Segment Open

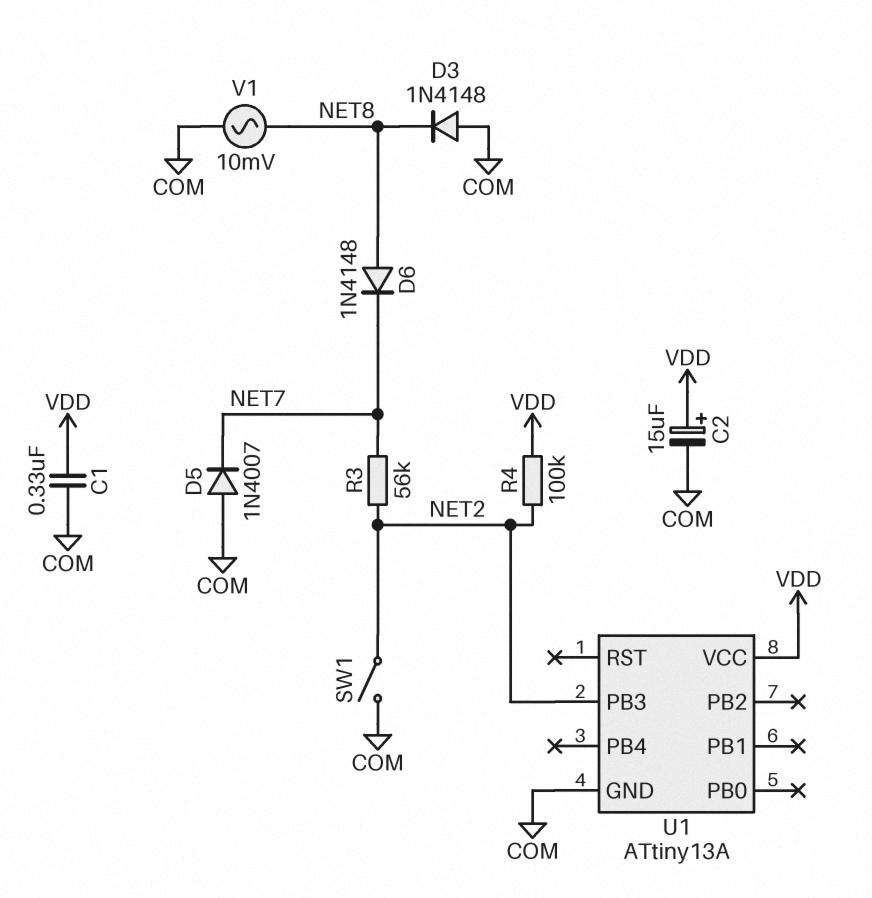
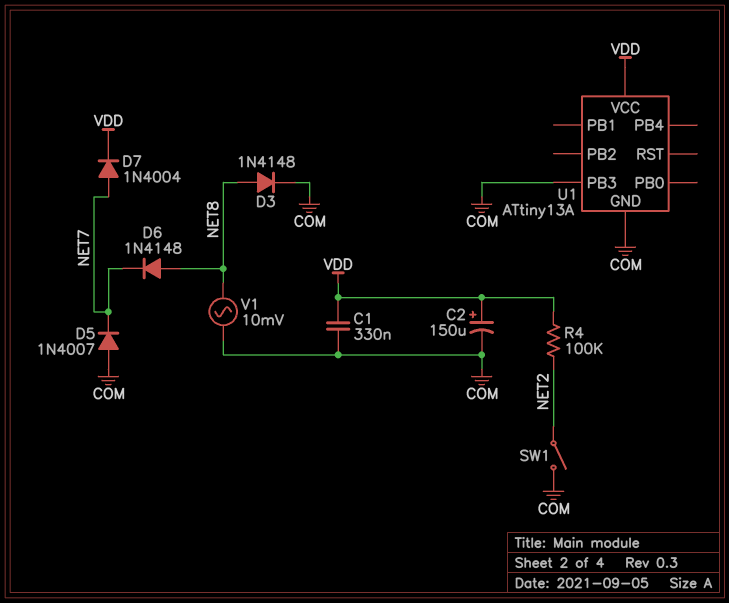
C2: 15uF (plus VDD, minus COM) -> 150uF (plus VDD, minus COM)
D3: diode 1N4148 (A COM, K NET8) -> diode 1N4148 (A NET8, K COM)
D7: none -> diode 1N4004 (A NET7, K VDD)
R3: 56k (NET2, NET7) -> none
U1 pin PB3: NET2 -> COM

Segment Closed

Copy out exactly the lines between the line with "D3: diode 1N4148" and the last line of the entries, counting both of those lines.

▶ **EXERCISE ANSWER**:
D3: diode 1N4148 (A COM, K NET8) -> diode 1N4148 (A NET8, K COM)
D7: none -> diode 1N4004 (A NET7, K VDD)
R3: 56k (NET2, NET7) -> none
U1 pin PB3: NET2 -> COM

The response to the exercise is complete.